Prompt =
From the line that contains "(288, 670) = (724, 199): orange" to the end of the entries, copy each line exactly, though the pictures stay out.

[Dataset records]
******

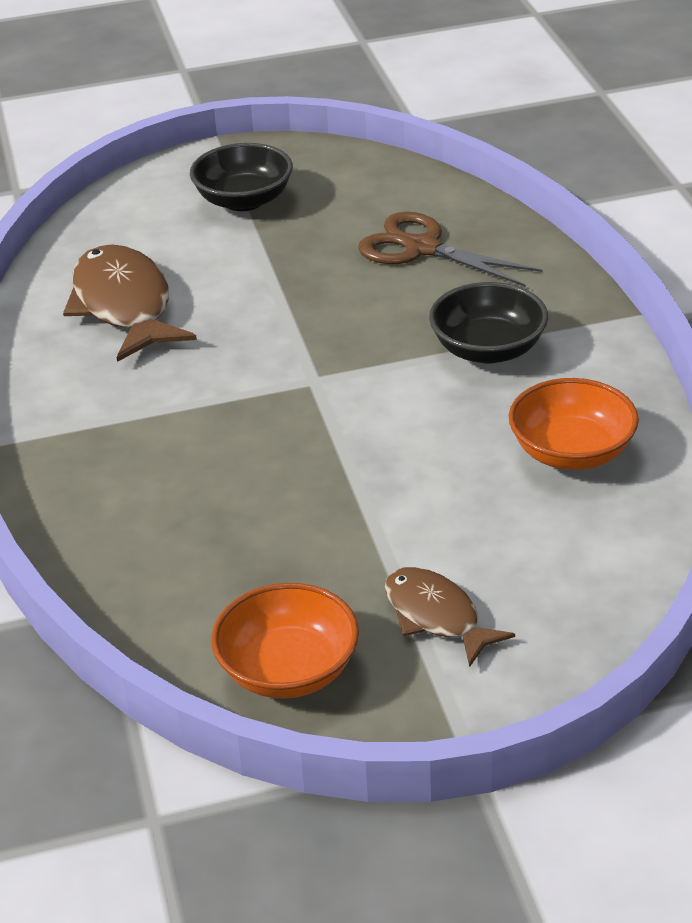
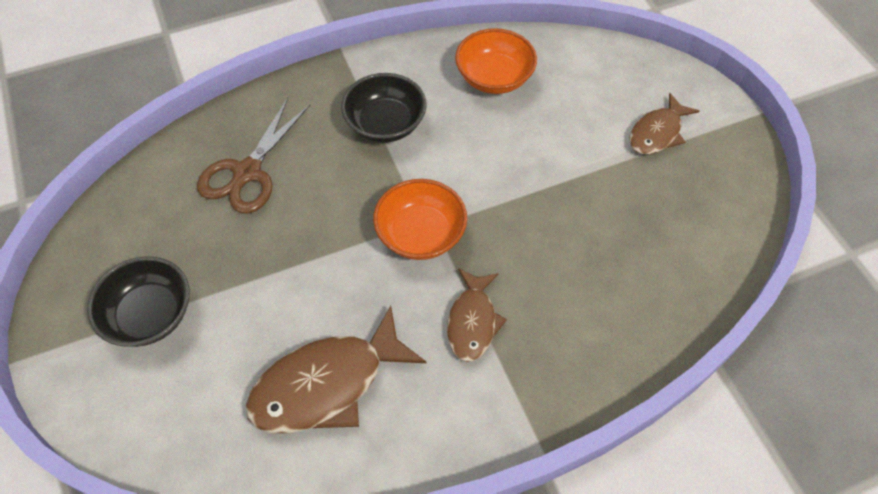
camera: 100 degrees left, 20 degrees up
(163, 406) = (472, 321): none -> brown fish
(288, 670) = (724, 199): orange bowl -> orange bowl (420, 234)

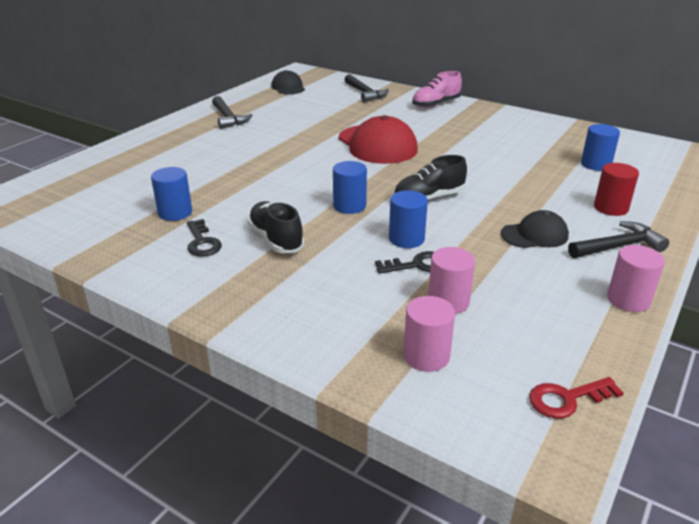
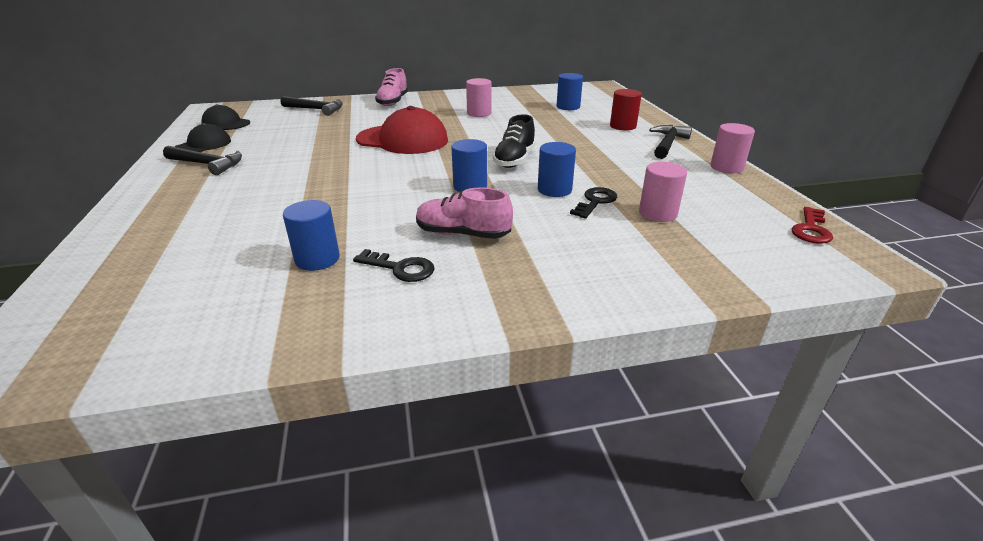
camera: 45 degrees left, 0 degrees up
(276, 239) = (463, 234): black shoe -> pink shoe
(426, 356) = (715, 250): pink cylinder -> pink cylinder (479, 113)
(534, 235) = (618, 155): black cap -> black cap (203, 145)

******

Response below =
(288, 670) = (724, 199): orange bowl -> orange bowl (420, 234)

camera: 45 degrees left, 0 degrees up
(276, 239) = (463, 234): black shoe -> pink shoe
(426, 356) = (715, 250): pink cylinder -> pink cylinder (479, 113)
(534, 235) = (618, 155): black cap -> black cap (203, 145)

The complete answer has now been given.